[[ DATA FOR THIS EXERCISE, beginning ]]
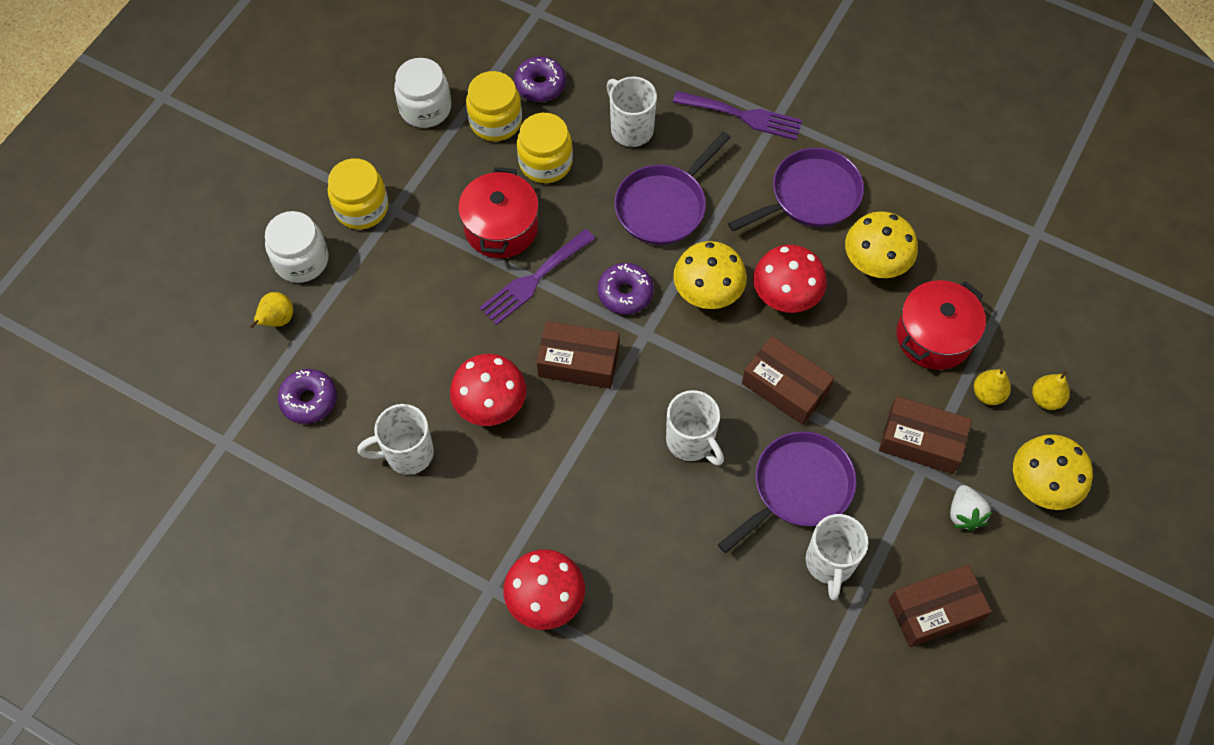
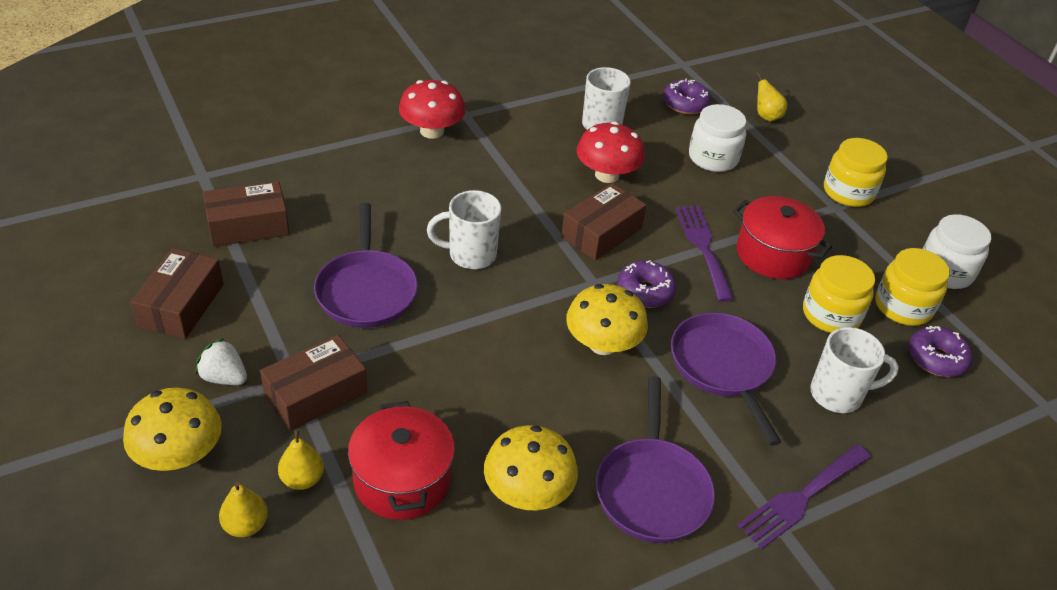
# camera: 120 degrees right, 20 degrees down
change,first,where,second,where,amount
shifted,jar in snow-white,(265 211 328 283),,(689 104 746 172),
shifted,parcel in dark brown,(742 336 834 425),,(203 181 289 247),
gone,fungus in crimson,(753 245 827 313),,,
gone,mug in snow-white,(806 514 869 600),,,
[[ DATA FOR THIS EXERCISE, end ]]
REQUIRED ACTION: Extract the lines above from the one containing "change,first,where,second,where,amount" to the last line, both included, exactly as written.

EXERCISE RESPONSE:
change,first,where,second,where,amount
shifted,jar in snow-white,(265 211 328 283),,(689 104 746 172),
shifted,parcel in dark brown,(742 336 834 425),,(203 181 289 247),
gone,fungus in crimson,(753 245 827 313),,,
gone,mug in snow-white,(806 514 869 600),,,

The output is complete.